━━━ Task input ━━━

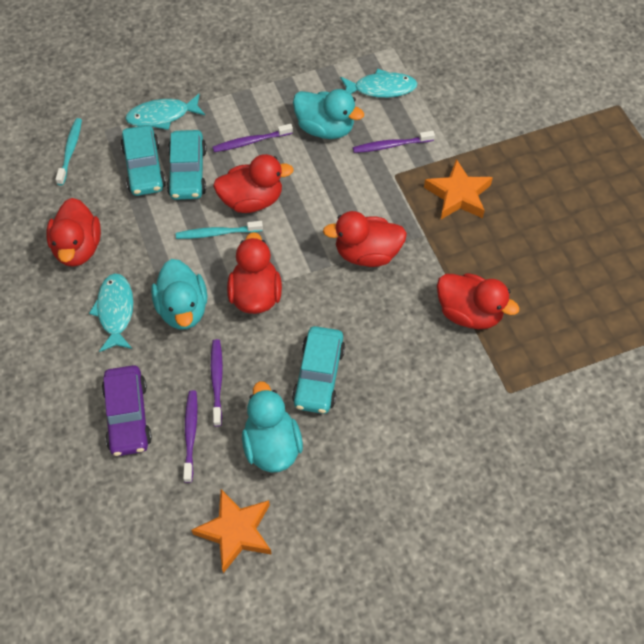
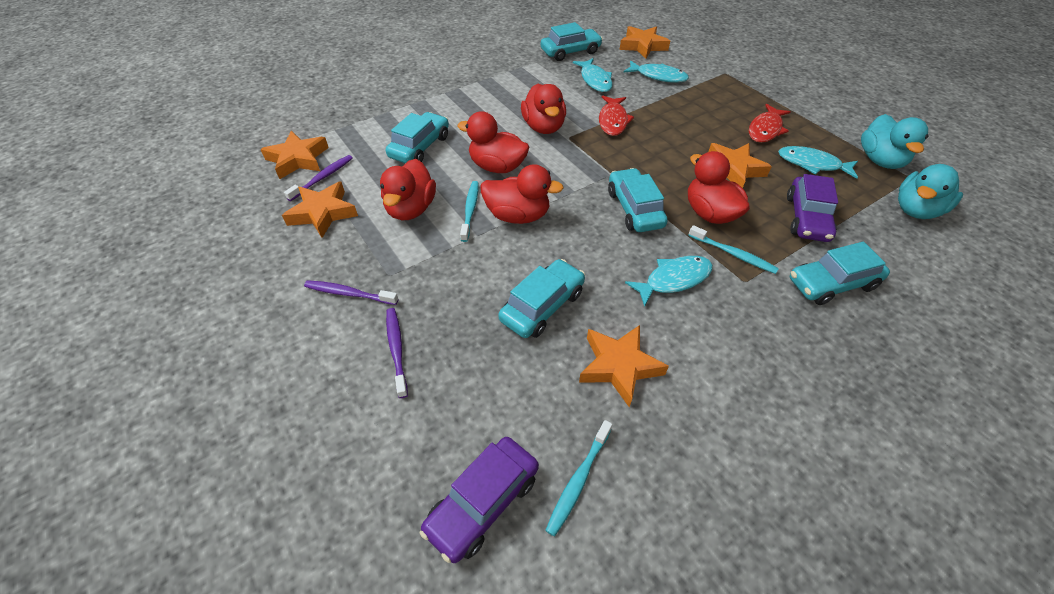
orange star: 2 -> 5
purple car: 1 -> 2
purple toothbrush: 4 -> 3
red fish: 0 -> 2
turquoise car: 3 -> 5
turquoise duck: 3 -> 2
turquoise fish: 3 -> 4
turquoise toothbrush: 2 -> 3

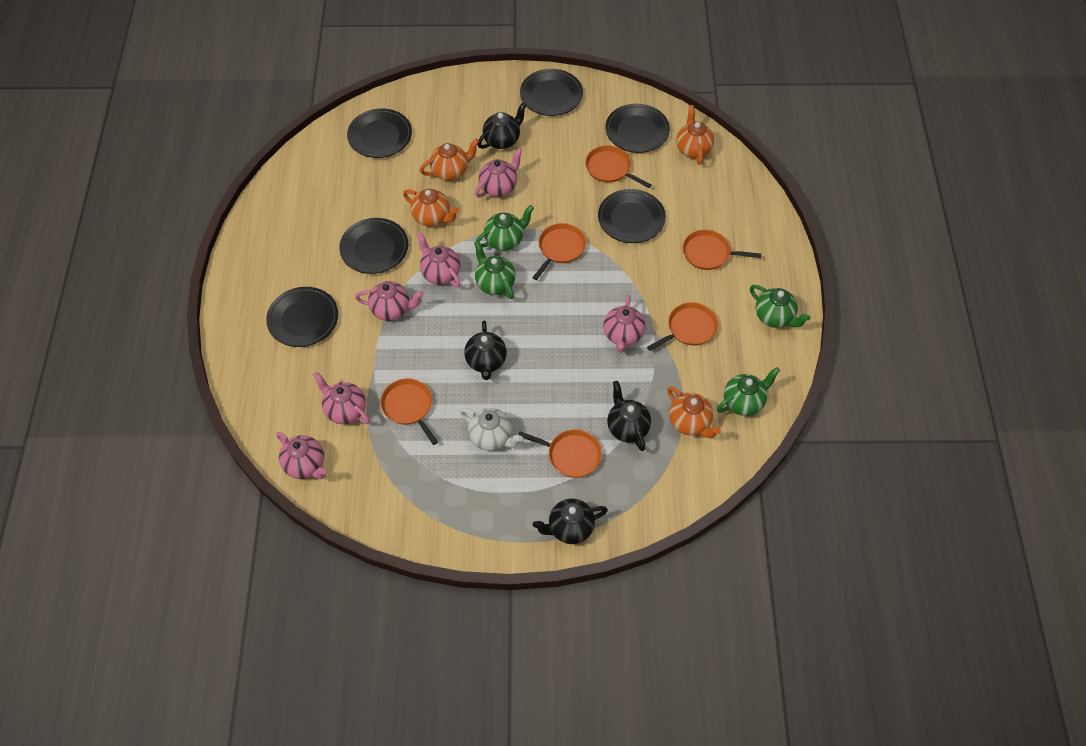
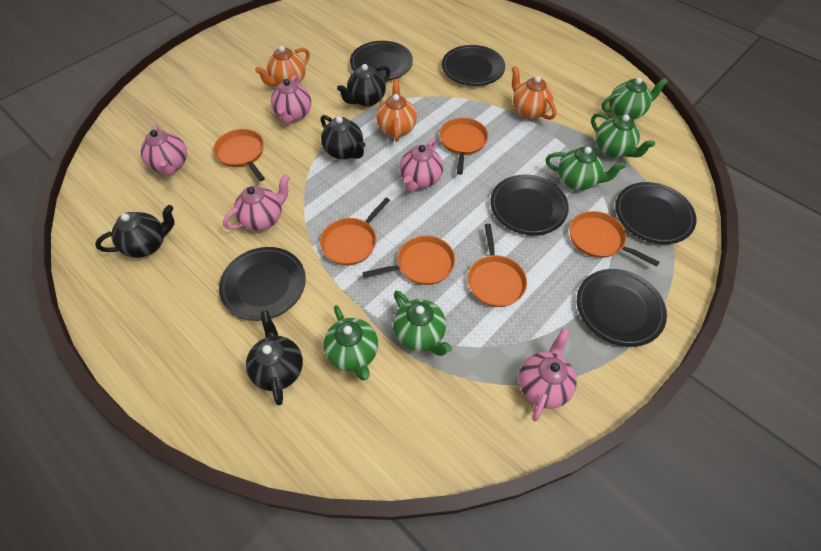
green teapot: 4 -> 5
orange teapot: 4 -> 3
pink teapot: 6 -> 5
white teapot: 1 -> 0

━━━

Problem – Could you give again precisely the lines from the one containing "red fish: 0 -> 2" through the final line of the material above, both included, and no others, dropping the pictures?

Answer to this task –
red fish: 0 -> 2
turquoise car: 3 -> 5
turquoise duck: 3 -> 2
turquoise fish: 3 -> 4
turquoise toothbrush: 2 -> 3

green teapot: 4 -> 5
orange teapot: 4 -> 3
pink teapot: 6 -> 5
white teapot: 1 -> 0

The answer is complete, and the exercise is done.